*** TASK INPUTS ***
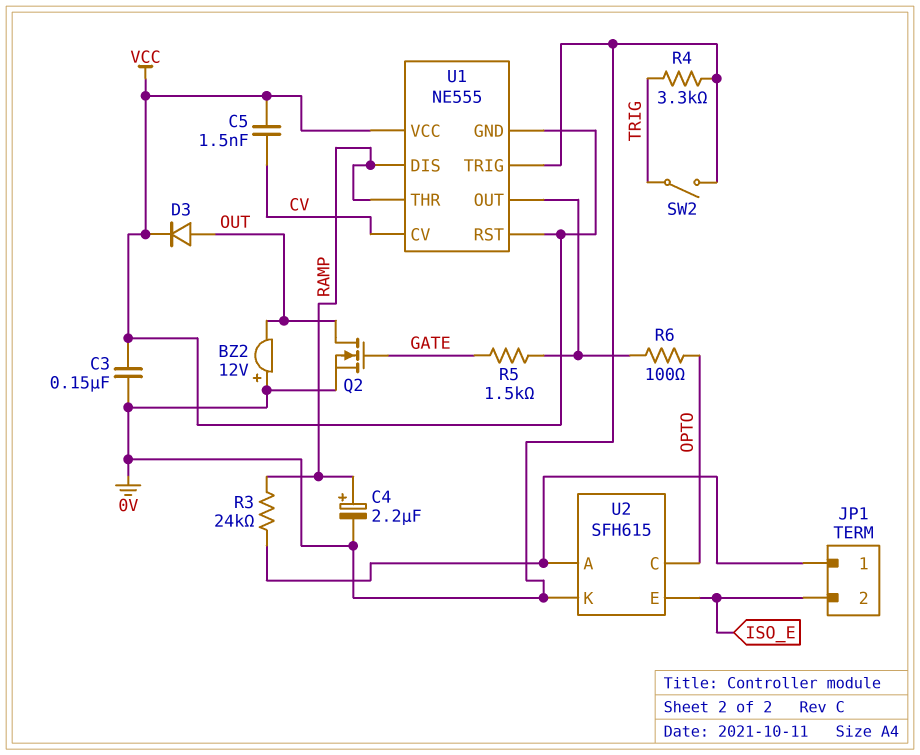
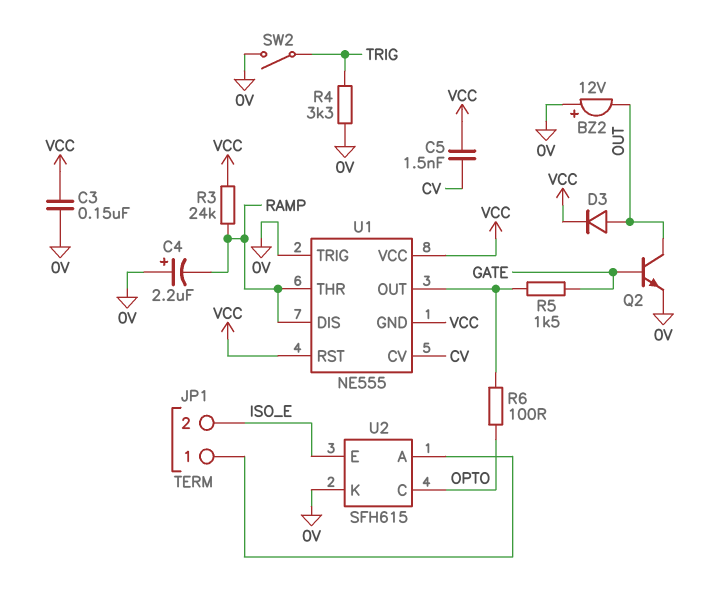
C4: 2.2uF (plus RAMP, minus 0V) -> 2.2uF (plus 0V, minus RAMP)
Q2: NMOS (G GATE, D OUT, S 0V) -> NPN (B GATE, C OUT, E 0V)
R3: 24k (JP1/1, RAMP) -> 24k (RAMP, VCC)

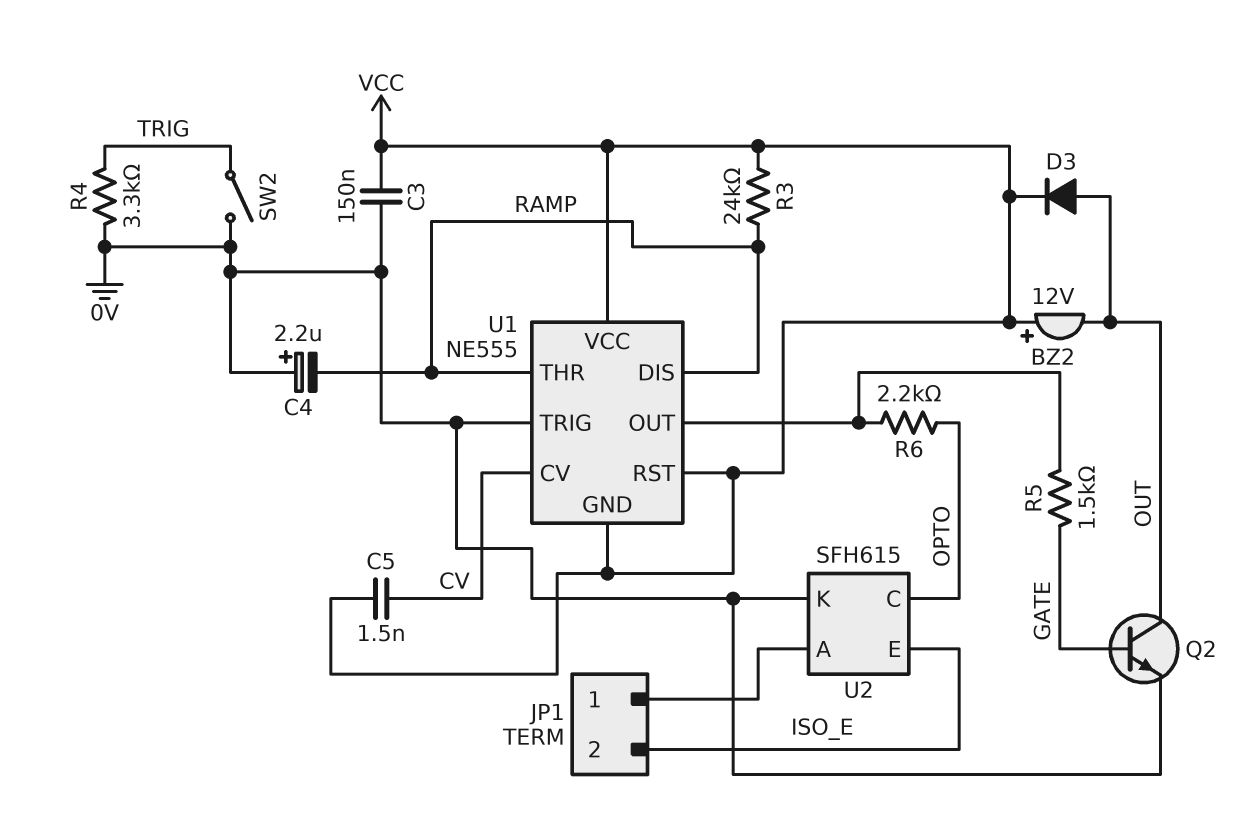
BZ2: buzzer 12V (plus 0V, minus OUT) -> buzzer 12V (plus VCC, minus OUT)
R6: 100 (OPTO, U1/OUT) -> 2.2k (OPTO, U1/OUT)

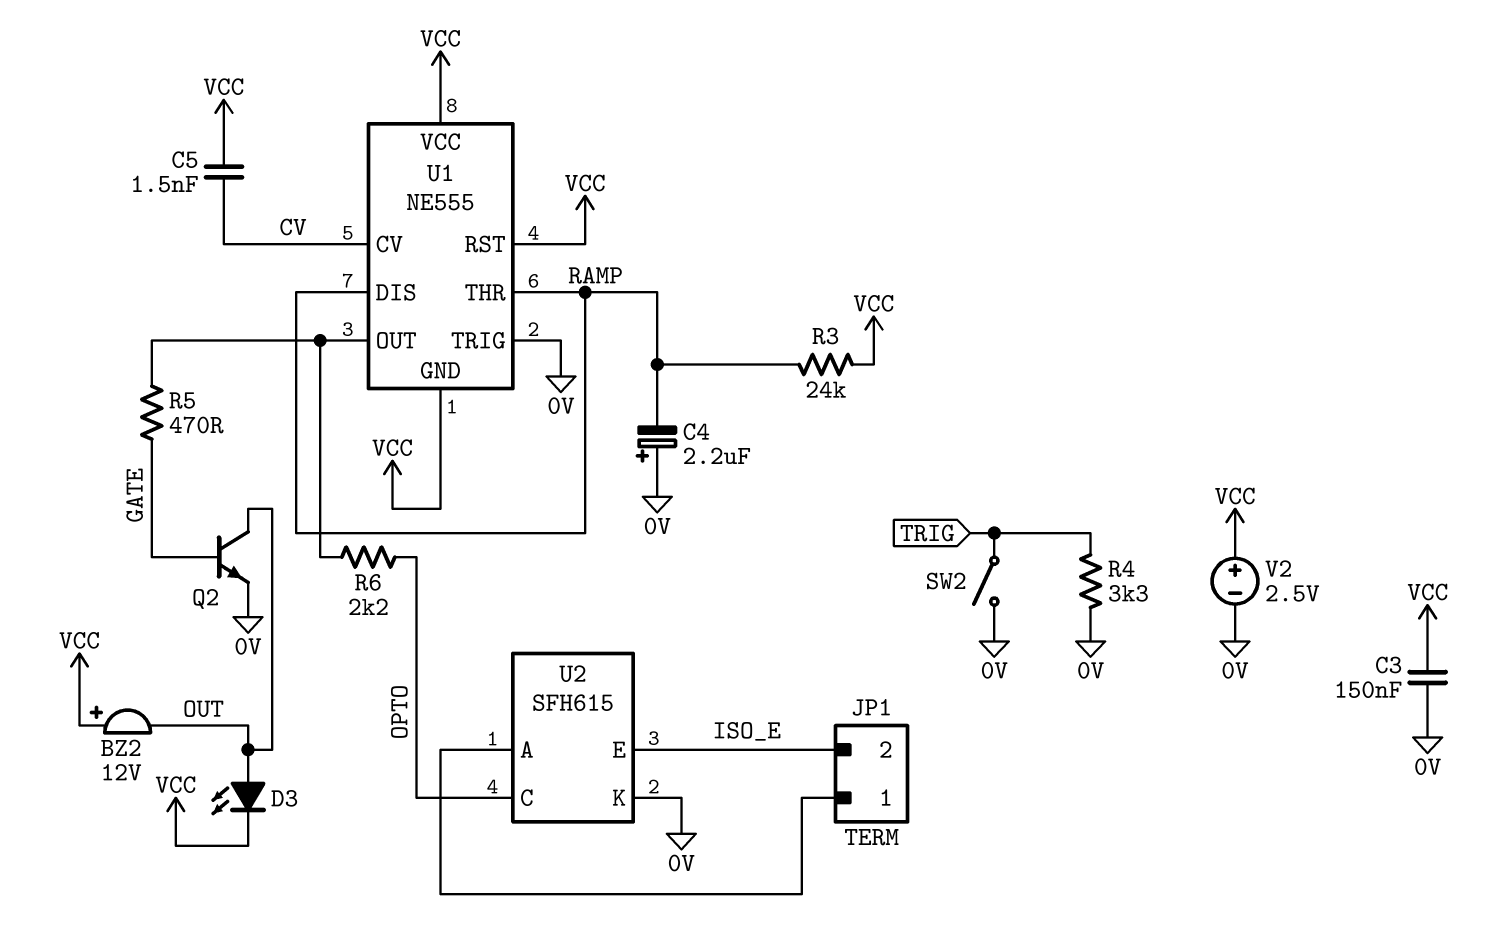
D3: diode (A OUT, K VCC) -> LED (A OUT, K VCC)
R5: 1.5k (GATE, U1/OUT) -> 470 (GATE, U1/OUT)
V2: none -> 2.5V (plus VCC, minus 0V)

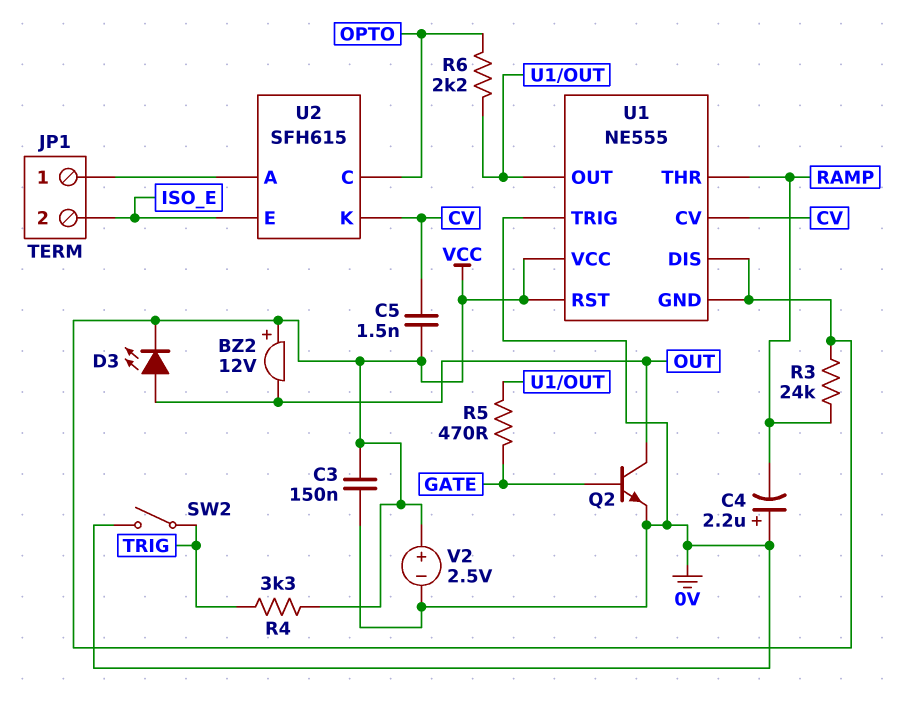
R4: 3.3k (0V, TRIG) -> 3.3k (TRIG, VCC)
U1 pin DIS: RAMP -> VCC
U2 pin K: 0V -> CV

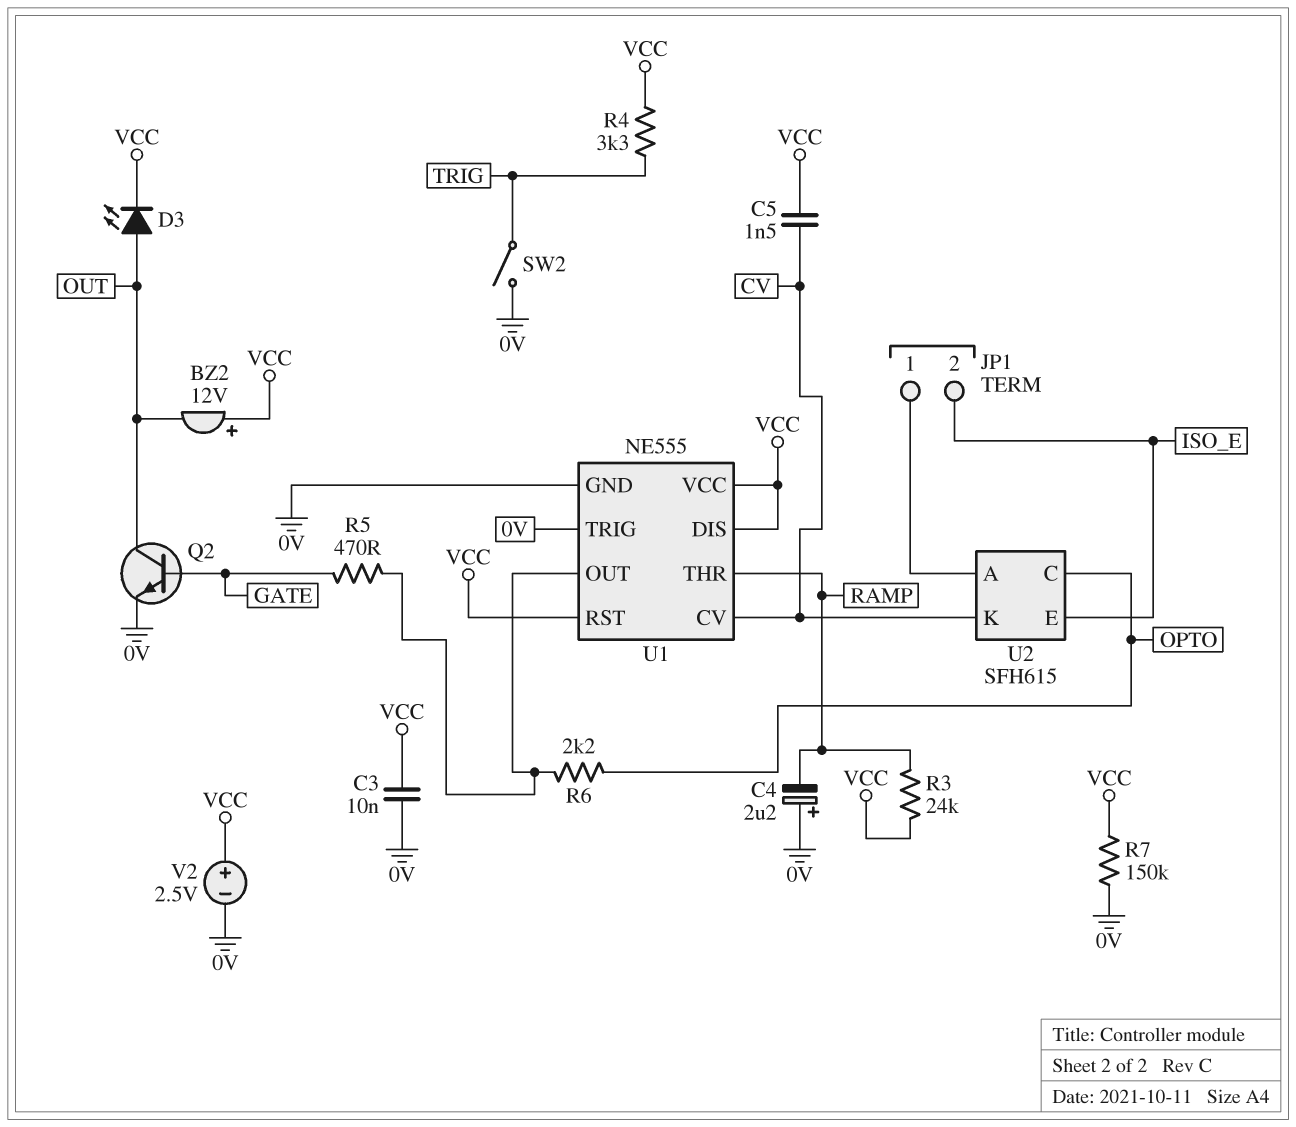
C3: 150nF (0V, VCC) -> 10nF (0V, VCC)
R7: none -> 150k (0V, VCC)
U1 pin GND: VCC -> 0V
*** End of TASK INPUTS ***
* TASK GOAL: The response consists of the data above printed line for line, with no pictures.

* RESPONSE:
C4: 2.2uF (plus RAMP, minus 0V) -> 2.2uF (plus 0V, minus RAMP)
Q2: NMOS (G GATE, D OUT, S 0V) -> NPN (B GATE, C OUT, E 0V)
R3: 24k (JP1/1, RAMP) -> 24k (RAMP, VCC)

BZ2: buzzer 12V (plus 0V, minus OUT) -> buzzer 12V (plus VCC, minus OUT)
R6: 100 (OPTO, U1/OUT) -> 2.2k (OPTO, U1/OUT)

D3: diode (A OUT, K VCC) -> LED (A OUT, K VCC)
R5: 1.5k (GATE, U1/OUT) -> 470 (GATE, U1/OUT)
V2: none -> 2.5V (plus VCC, minus 0V)

R4: 3.3k (0V, TRIG) -> 3.3k (TRIG, VCC)
U1 pin DIS: RAMP -> VCC
U2 pin K: 0V -> CV

C3: 150nF (0V, VCC) -> 10nF (0V, VCC)
R7: none -> 150k (0V, VCC)
U1 pin GND: VCC -> 0V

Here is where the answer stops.